> **Directions for this task**:
Return exactly the line that contains "C4: 150pF (SIG, VO) -> 330nF (SIG, VO)" and all lines beneath it in the entries, through the very last one.

> **Material to process**:
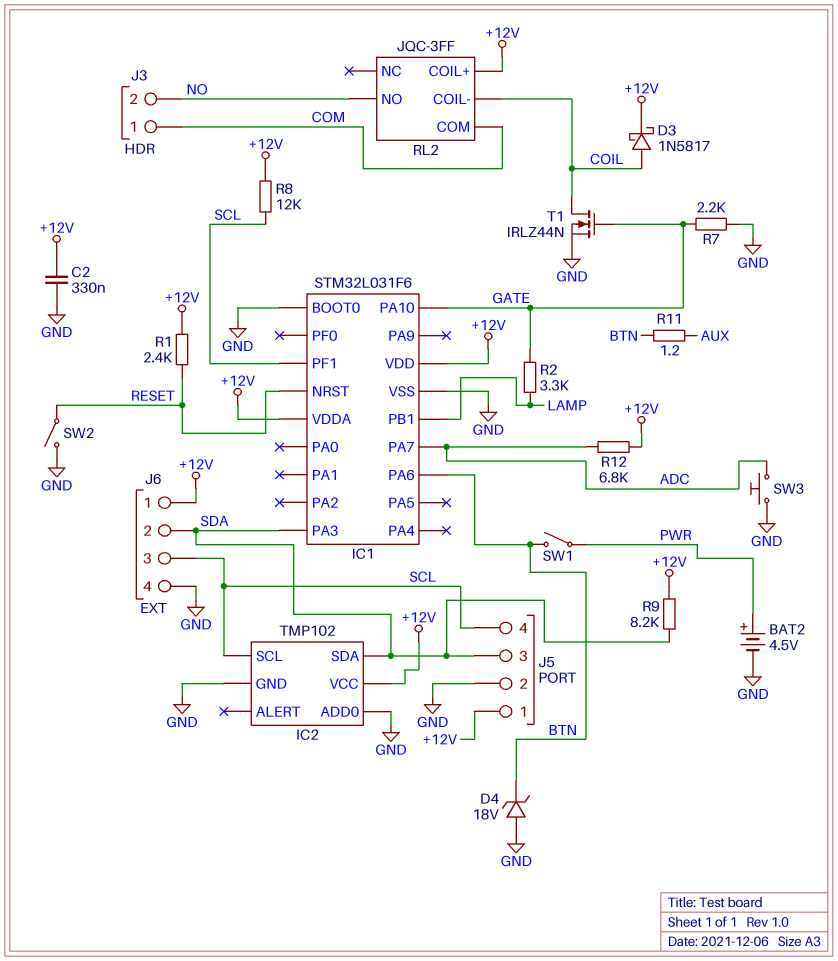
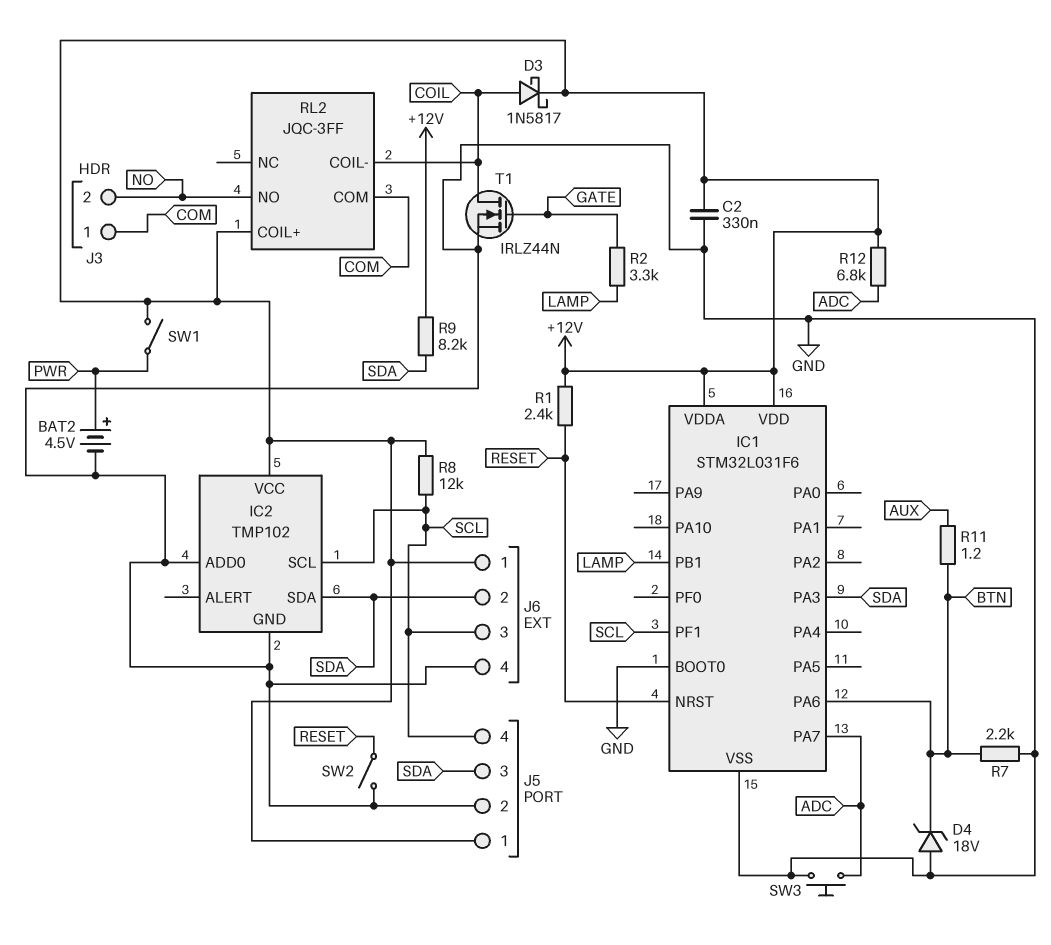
IC1 pin PA10: GATE -> none
R7: 2.2k (GATE, GND) -> 2.2k (BTN, GND)
SW1: switch (BTN, PWR) -> switch (+12V, PWR)

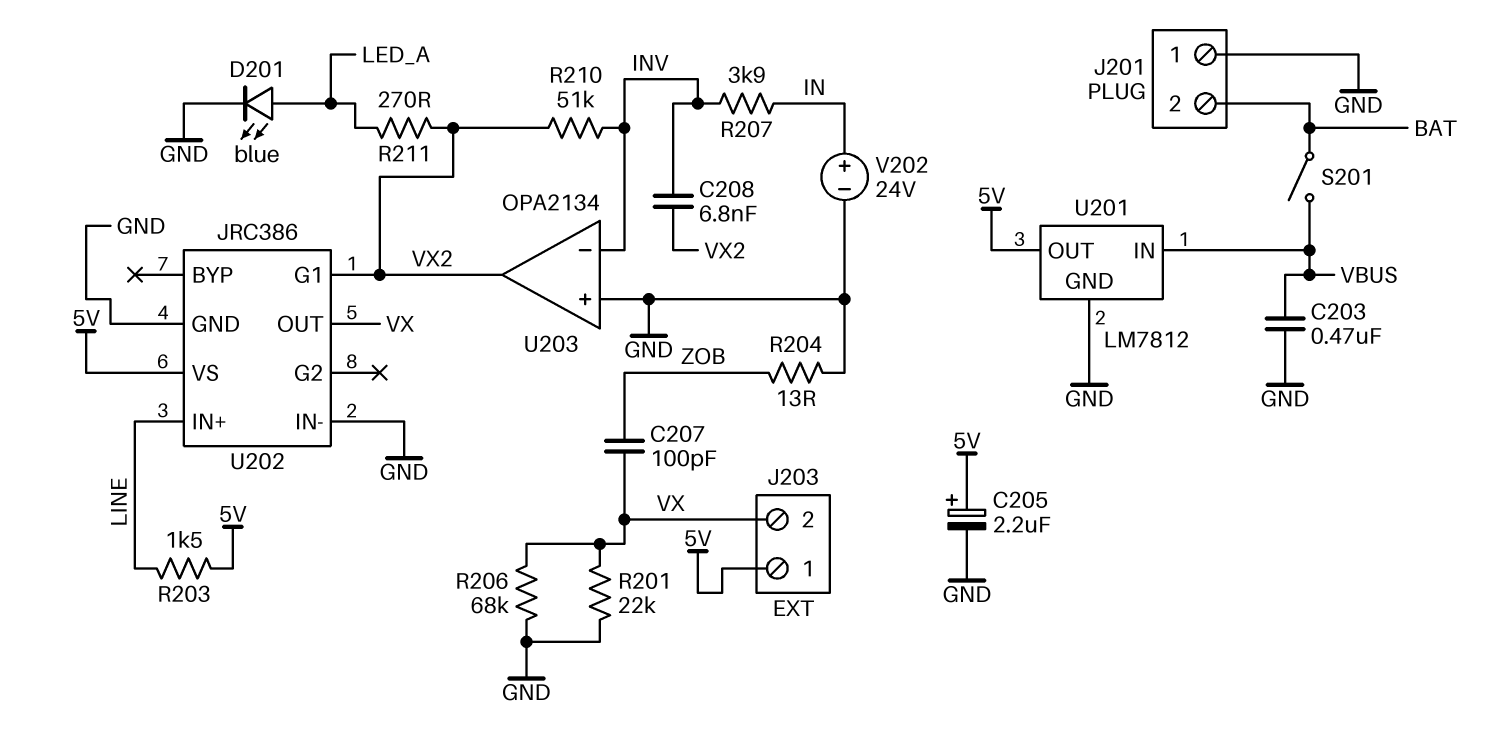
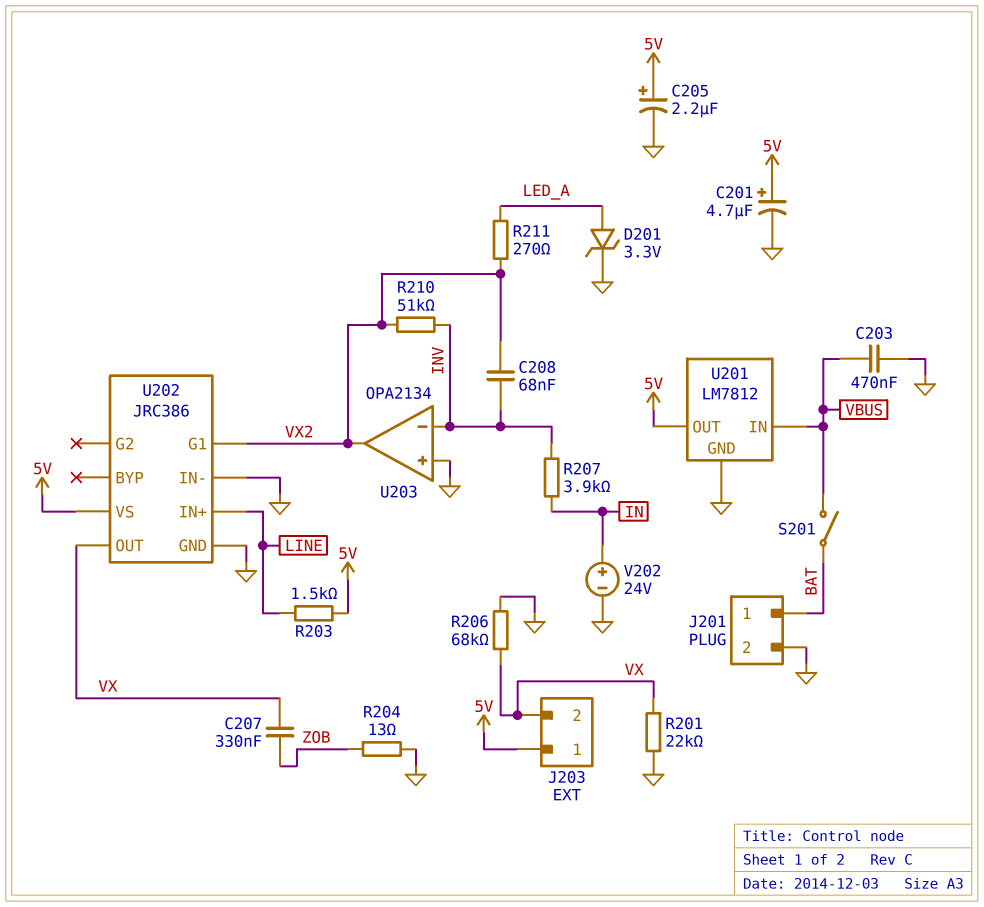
C201: none -> 4.7uF (plus 5V, minus GND)
C207: 100pF (VX, ZOB) -> 330nF (VX, ZOB)
C208: 6.8nF (INV, VX2) -> 68nF (INV, VX2)
D201: LED blue (A LED_A, K GND) -> zener 3.3V (A LED_A, K GND)
J201 pin 1: GND -> BAT
J201 pin 2: BAT -> GND

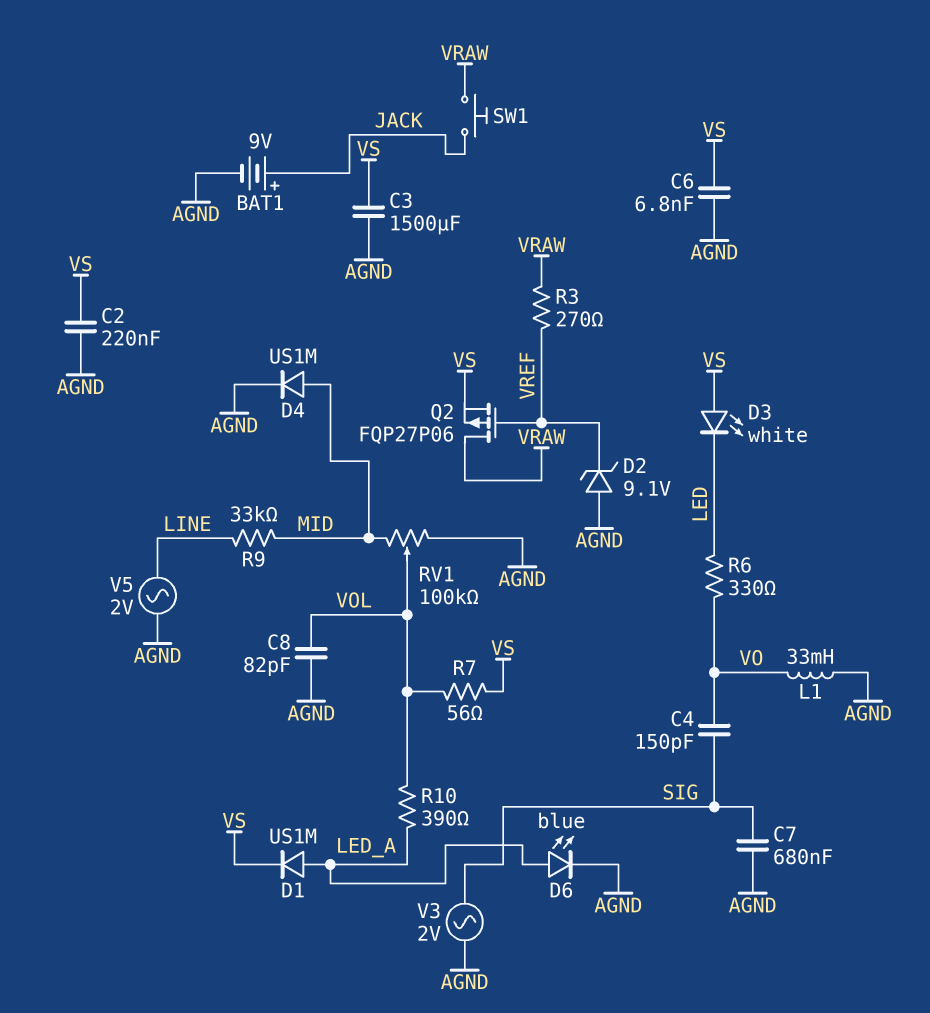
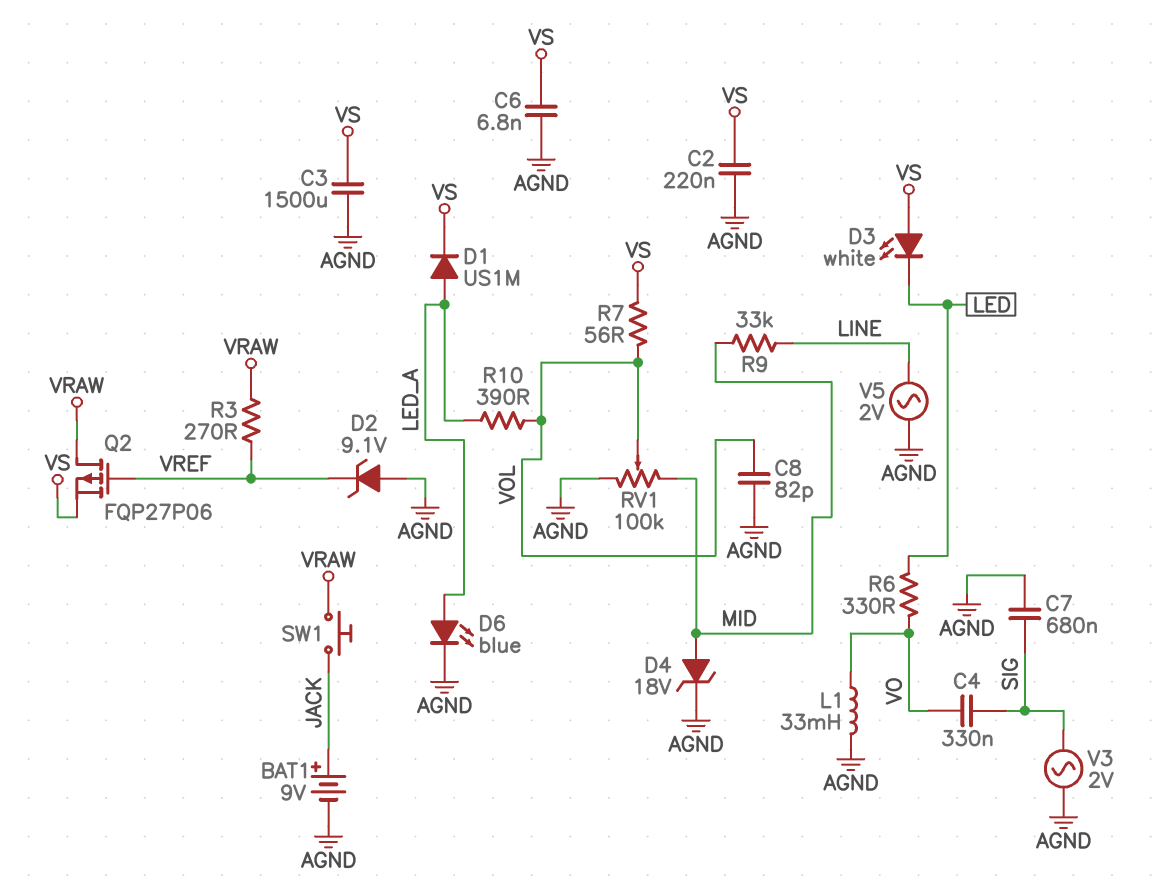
C4: 150pF (SIG, VO) -> 330nF (SIG, VO)
D4: diode US1M (A MID, K AGND) -> zener 18V (A MID, K AGND)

> **Response**:
C4: 150pF (SIG, VO) -> 330nF (SIG, VO)
D4: diode US1M (A MID, K AGND) -> zener 18V (A MID, K AGND)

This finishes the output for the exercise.